**EXERCISE GOAL:**
From the first line to the last, write out the records exactly, leaving the pictures behind.

**THE RECORDS:**
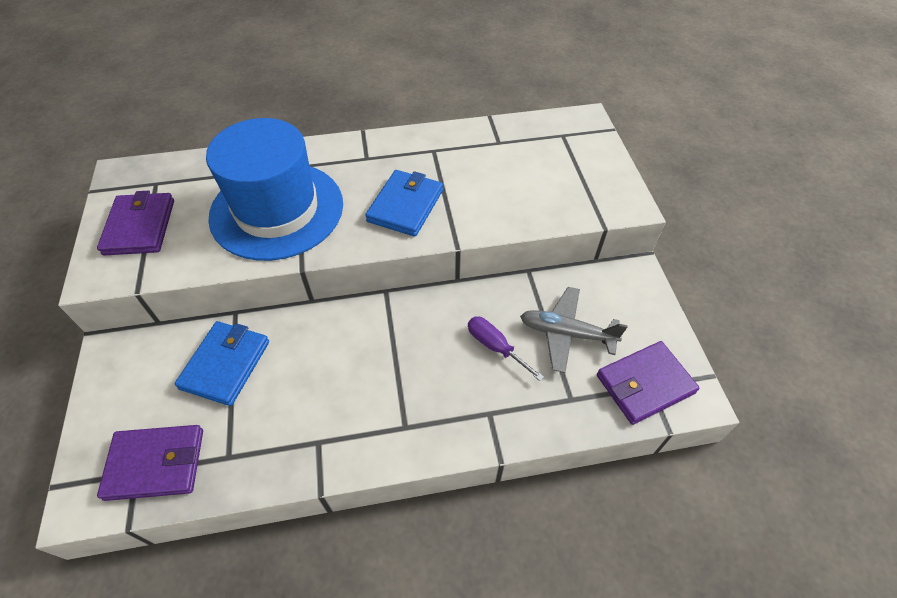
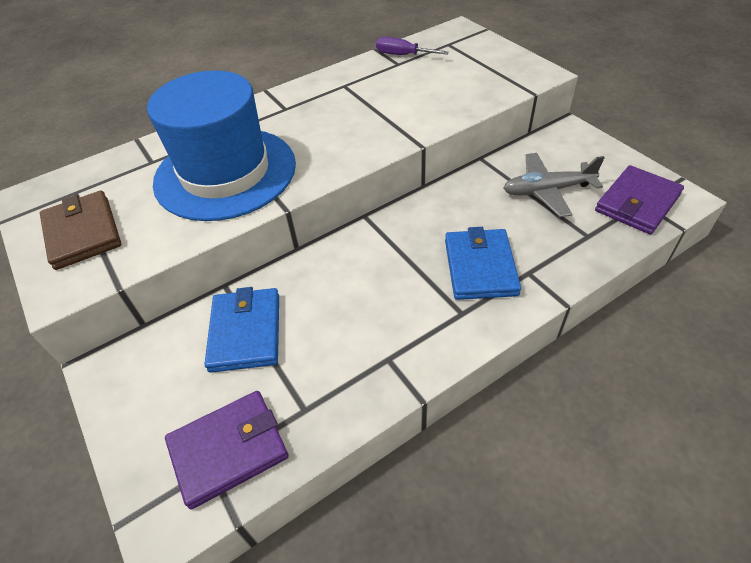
camera: 20 degrees left, 5 degrees down
(139, 227) = (83, 233): purple wallet -> brown wallet
(405, 206) = (350, 131): blue wallet -> blue wallet (480, 267)
(495, 346) = (495, 221): purple screwdriver -> purple screwdriver (402, 55)

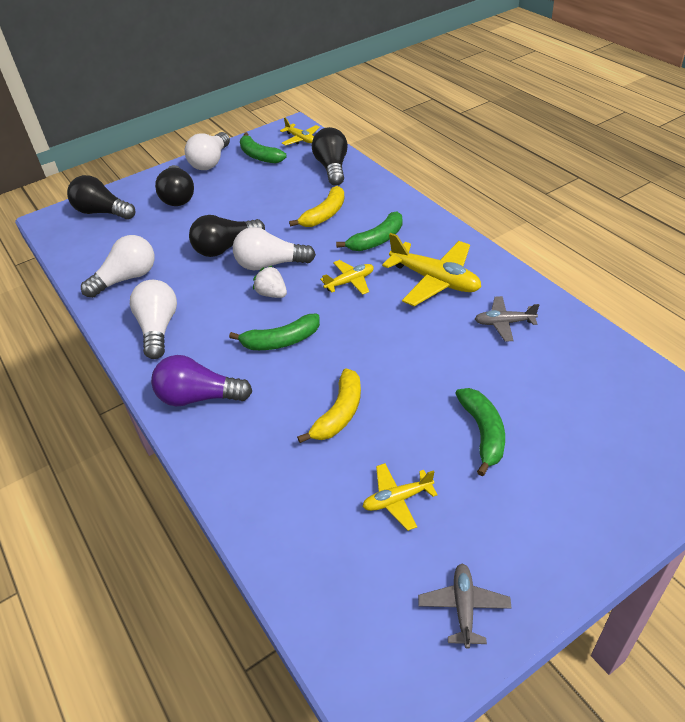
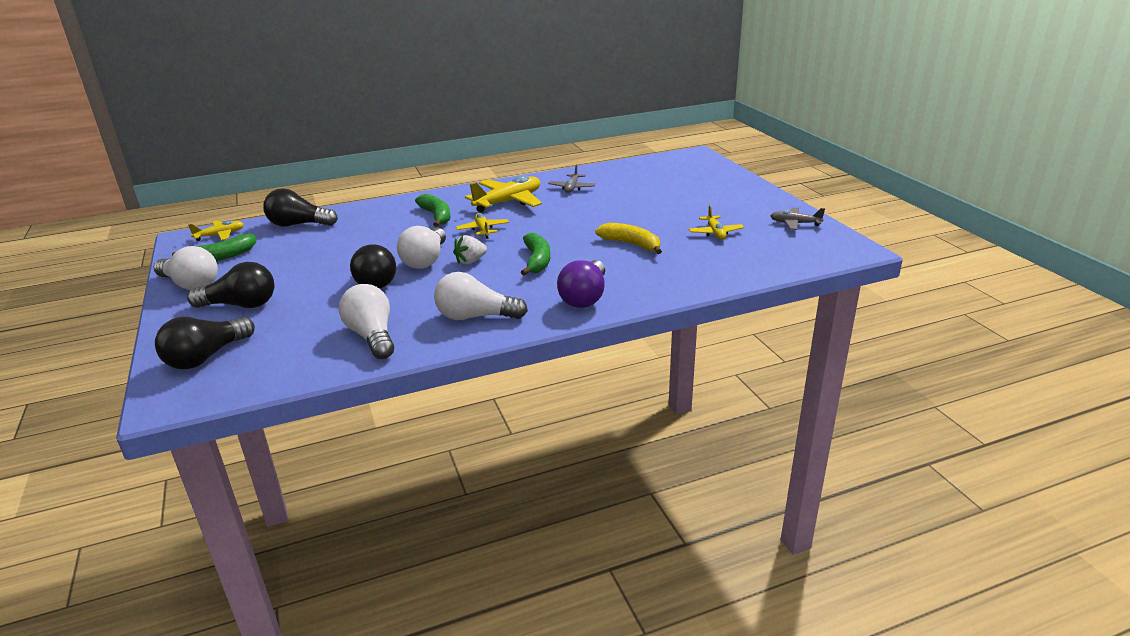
camera: 80 degrees left, 15 degrees down
(324, 214) = (374, 233): yellow banana -> none
(483, 433) = (668, 205): green banana -> none

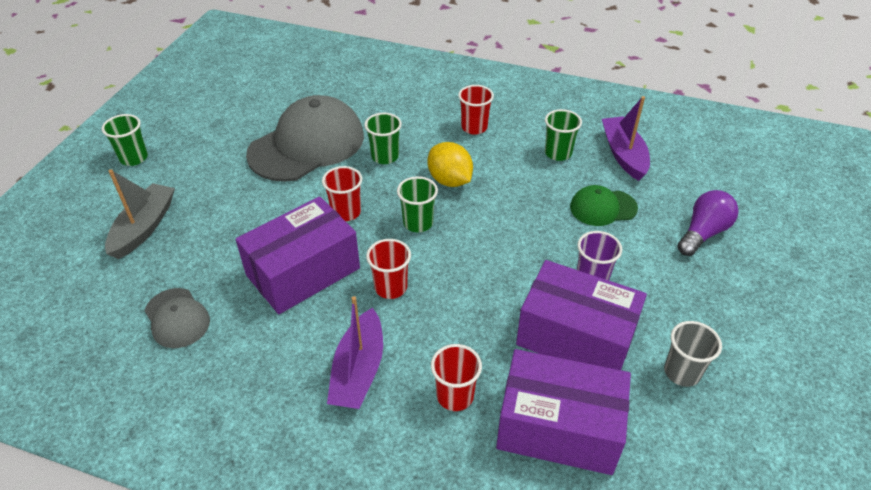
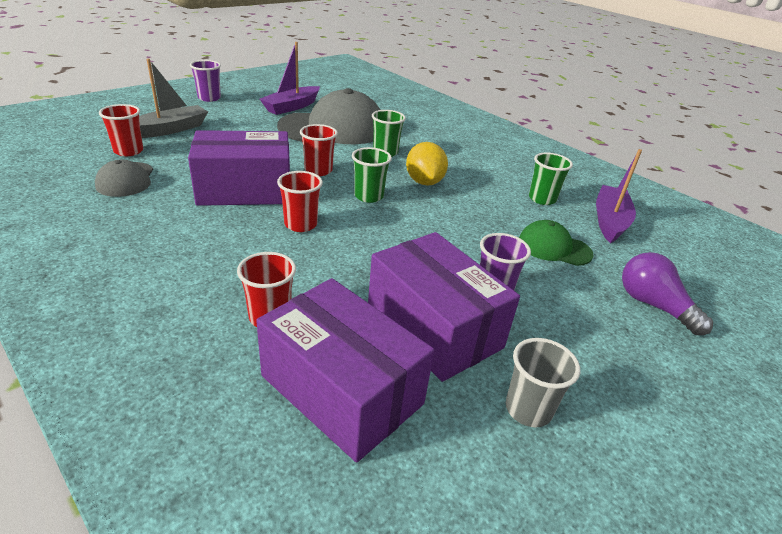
camera: 25 degrees right, 10 degrees down
(134, 158) = (209, 98): green cup -> purple cup
(359, 370) = (211, 263): purple boat -> purple boat (292, 107)
(474, 127) = (479, 160): red cup -> red cup (128, 151)
(703, 233) = (653, 305): purple light bulb -> purple light bulb turned 105 degrees counterclockwise

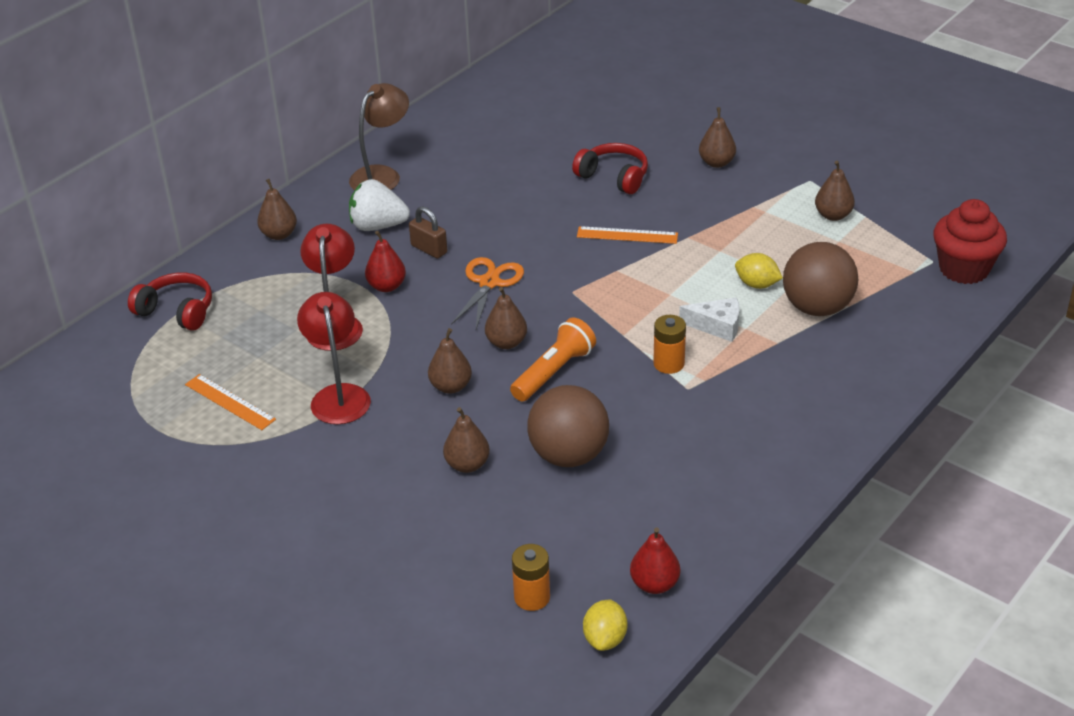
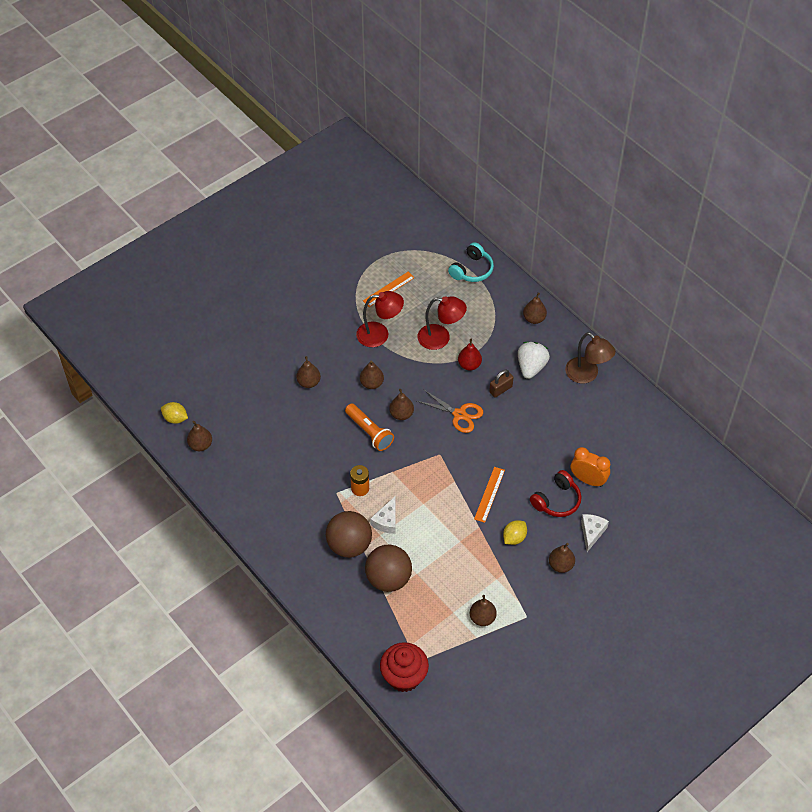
camera: 100 degrees right, 15 degrees up
(177, 311) = (472, 270): red headphones -> turquoise headphones
(532, 597) = (211, 395): orange battery -> none
(568, 455) = (301, 427): brown ball -> brown ball (349, 545)
(569, 156) = (588, 480): none -> orange clock
(653, 144) = (592, 532): none -> white cheese
(654, 584) = (200, 445): red pear -> brown pear
(757, 284) = (420, 552): yellow lemon -> yellow lemon (514, 538)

**RESULT FOR THIS TASK:**
camera: 20 degrees left, 5 degrees down
(139, 227) = (83, 233): purple wallet -> brown wallet
(405, 206) = (350, 131): blue wallet -> blue wallet (480, 267)
(495, 346) = (495, 221): purple screwdriver -> purple screwdriver (402, 55)

camera: 80 degrees left, 15 degrees down
(324, 214) = (374, 233): yellow banana -> none
(483, 433) = (668, 205): green banana -> none

camera: 25 degrees right, 10 degrees down
(134, 158) = (209, 98): green cup -> purple cup
(359, 370) = (211, 263): purple boat -> purple boat (292, 107)
(474, 127) = (479, 160): red cup -> red cup (128, 151)
(703, 233) = (653, 305): purple light bulb -> purple light bulb turned 105 degrees counterclockwise

camera: 100 degrees right, 15 degrees up
(177, 311) = (472, 270): red headphones -> turquoise headphones
(532, 597) = (211, 395): orange battery -> none
(568, 455) = (301, 427): brown ball -> brown ball (349, 545)
(569, 156) = (588, 480): none -> orange clock
(653, 144) = (592, 532): none -> white cheese
(654, 584) = (200, 445): red pear -> brown pear
(757, 284) = (420, 552): yellow lemon -> yellow lemon (514, 538)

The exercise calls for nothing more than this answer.